▸ Description of the task
Print the lines in the listing below that fall between the line with "(200, 329) = (979, 162): green trophy -> none" and the line with "(599, 283) = (492, 283): black", those two lines included, exactly as they stand and with nothing else.

▸ Material provided

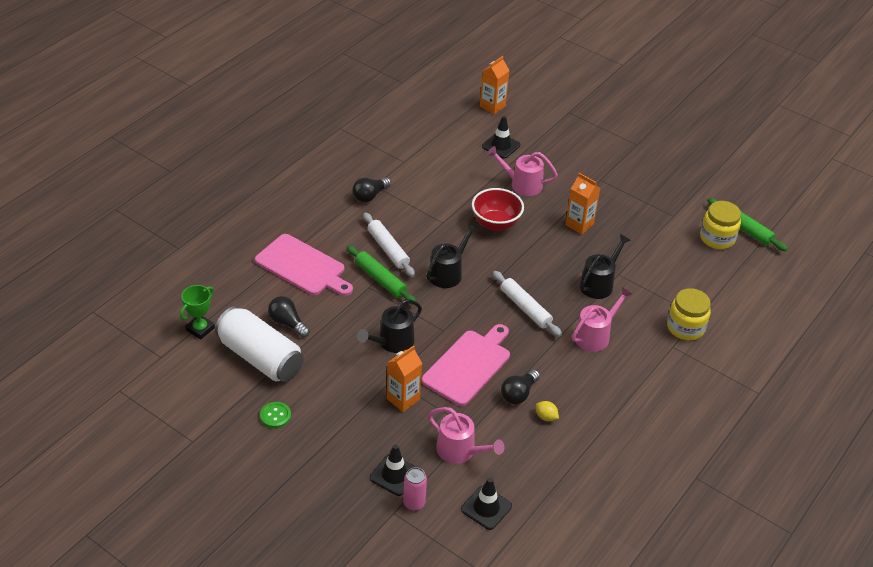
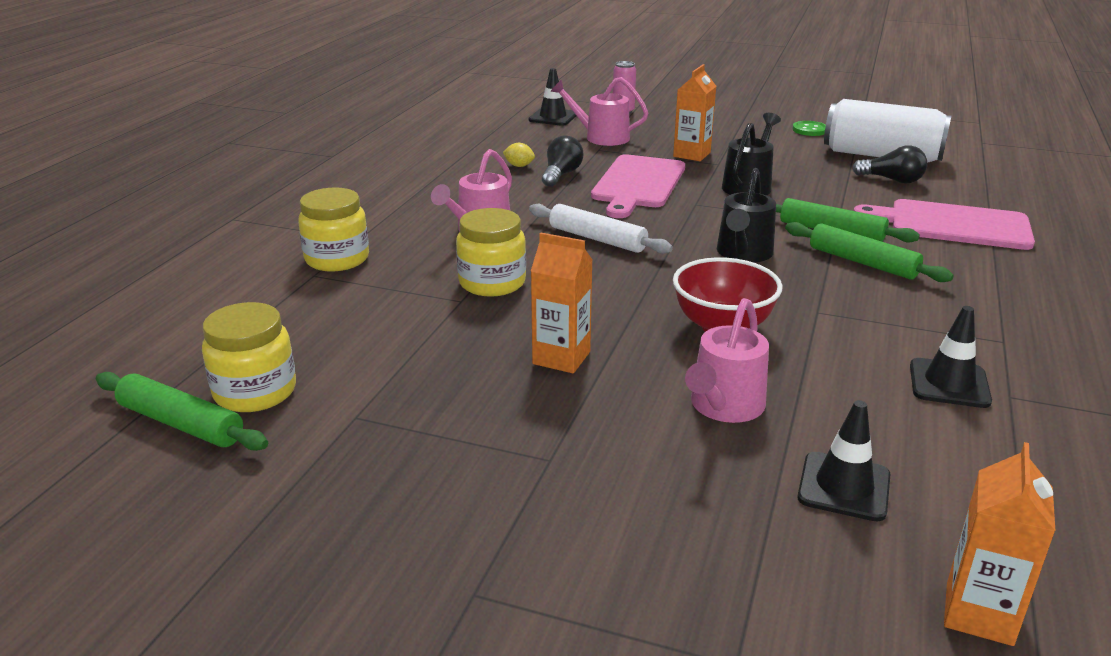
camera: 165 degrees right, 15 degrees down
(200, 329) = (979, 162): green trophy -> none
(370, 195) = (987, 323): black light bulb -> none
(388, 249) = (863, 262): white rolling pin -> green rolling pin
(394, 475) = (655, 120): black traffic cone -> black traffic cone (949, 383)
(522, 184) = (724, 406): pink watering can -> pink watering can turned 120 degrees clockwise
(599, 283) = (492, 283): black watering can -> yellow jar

---

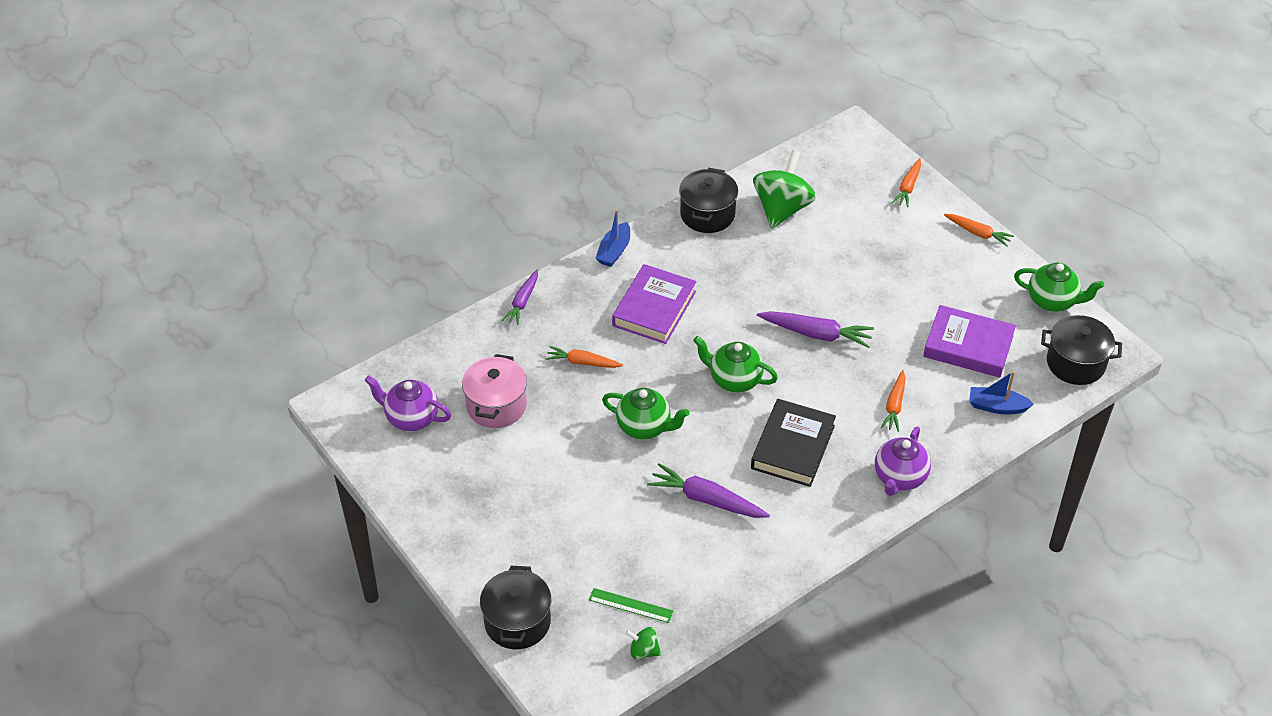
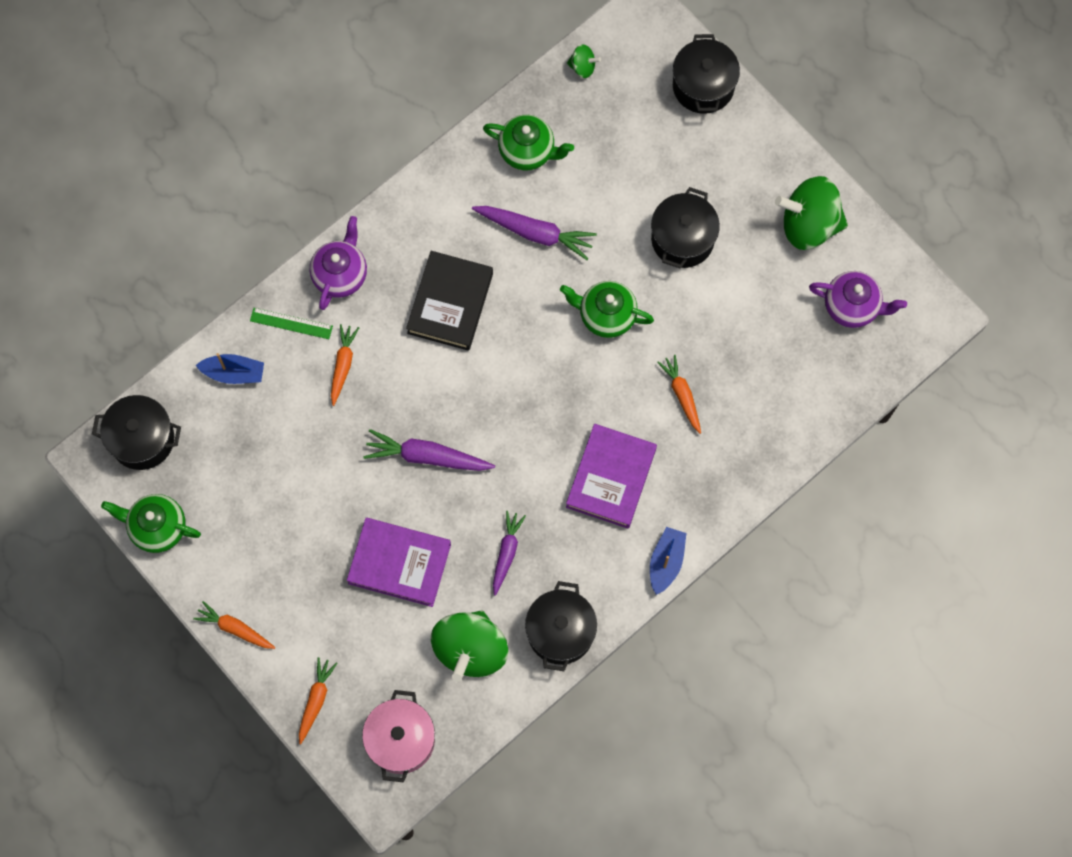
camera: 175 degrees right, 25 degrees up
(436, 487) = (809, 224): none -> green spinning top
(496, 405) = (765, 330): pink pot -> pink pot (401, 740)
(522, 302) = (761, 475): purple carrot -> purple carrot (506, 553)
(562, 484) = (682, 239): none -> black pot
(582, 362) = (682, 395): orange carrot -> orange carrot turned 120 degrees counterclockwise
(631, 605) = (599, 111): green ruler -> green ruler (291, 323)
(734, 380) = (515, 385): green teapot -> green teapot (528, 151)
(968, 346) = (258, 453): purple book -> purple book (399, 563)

▸ Worked solution
(200, 329) = (979, 162): green trophy -> none
(370, 195) = (987, 323): black light bulb -> none
(388, 249) = (863, 262): white rolling pin -> green rolling pin
(394, 475) = (655, 120): black traffic cone -> black traffic cone (949, 383)
(522, 184) = (724, 406): pink watering can -> pink watering can turned 120 degrees clockwise
(599, 283) = (492, 283): black watering can -> yellow jar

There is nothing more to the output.